• _Work order_
Give back exactly the lines of the data below, starting with the line that has "C7: 2.2uF (AGND, VA) -> 150nF (AGND, VA)" and going on through the line that has "U102 pin out: NET12 -> NET13".
^^^^^^^^^^^^^^^^
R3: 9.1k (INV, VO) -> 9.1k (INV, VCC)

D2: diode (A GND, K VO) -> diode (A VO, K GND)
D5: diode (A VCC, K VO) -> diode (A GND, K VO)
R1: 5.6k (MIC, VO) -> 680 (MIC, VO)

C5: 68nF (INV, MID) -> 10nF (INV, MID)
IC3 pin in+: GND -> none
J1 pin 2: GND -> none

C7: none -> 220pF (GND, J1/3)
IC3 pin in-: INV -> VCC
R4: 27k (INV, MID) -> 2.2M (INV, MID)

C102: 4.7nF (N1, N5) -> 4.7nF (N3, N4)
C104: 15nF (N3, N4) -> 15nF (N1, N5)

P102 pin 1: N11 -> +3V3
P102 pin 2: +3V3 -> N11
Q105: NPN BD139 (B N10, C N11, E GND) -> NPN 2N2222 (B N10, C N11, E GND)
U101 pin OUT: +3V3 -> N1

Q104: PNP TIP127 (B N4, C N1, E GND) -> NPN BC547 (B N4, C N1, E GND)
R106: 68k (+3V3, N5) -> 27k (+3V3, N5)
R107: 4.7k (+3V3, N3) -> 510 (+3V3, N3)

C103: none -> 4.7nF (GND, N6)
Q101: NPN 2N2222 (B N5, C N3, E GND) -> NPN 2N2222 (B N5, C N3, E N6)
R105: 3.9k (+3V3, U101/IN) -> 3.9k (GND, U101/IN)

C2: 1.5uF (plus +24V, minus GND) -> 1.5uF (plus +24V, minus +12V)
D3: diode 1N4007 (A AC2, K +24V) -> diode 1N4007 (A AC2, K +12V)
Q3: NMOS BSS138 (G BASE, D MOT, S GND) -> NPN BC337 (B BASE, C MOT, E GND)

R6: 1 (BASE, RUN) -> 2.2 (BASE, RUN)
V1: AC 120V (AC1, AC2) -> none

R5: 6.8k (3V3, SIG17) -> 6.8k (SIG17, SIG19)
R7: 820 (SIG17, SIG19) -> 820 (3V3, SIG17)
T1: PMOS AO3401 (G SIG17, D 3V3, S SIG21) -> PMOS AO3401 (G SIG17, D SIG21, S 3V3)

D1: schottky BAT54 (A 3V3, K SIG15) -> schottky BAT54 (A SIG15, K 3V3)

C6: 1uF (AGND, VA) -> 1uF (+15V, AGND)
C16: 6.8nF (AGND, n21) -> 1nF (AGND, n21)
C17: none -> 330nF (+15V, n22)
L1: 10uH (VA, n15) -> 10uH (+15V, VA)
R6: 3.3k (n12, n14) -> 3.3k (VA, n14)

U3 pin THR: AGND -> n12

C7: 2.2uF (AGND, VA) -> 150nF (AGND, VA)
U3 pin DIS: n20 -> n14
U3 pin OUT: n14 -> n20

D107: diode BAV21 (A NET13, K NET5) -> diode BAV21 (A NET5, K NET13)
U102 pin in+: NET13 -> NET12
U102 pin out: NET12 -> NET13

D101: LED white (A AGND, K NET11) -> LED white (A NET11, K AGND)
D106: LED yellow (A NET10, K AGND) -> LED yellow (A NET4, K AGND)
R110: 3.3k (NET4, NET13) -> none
^^^^^^^^^^^^^^^^
• _Output for this task_
C7: 2.2uF (AGND, VA) -> 150nF (AGND, VA)
U3 pin DIS: n20 -> n14
U3 pin OUT: n14 -> n20

D107: diode BAV21 (A NET13, K NET5) -> diode BAV21 (A NET5, K NET13)
U102 pin in+: NET13 -> NET12
U102 pin out: NET12 -> NET13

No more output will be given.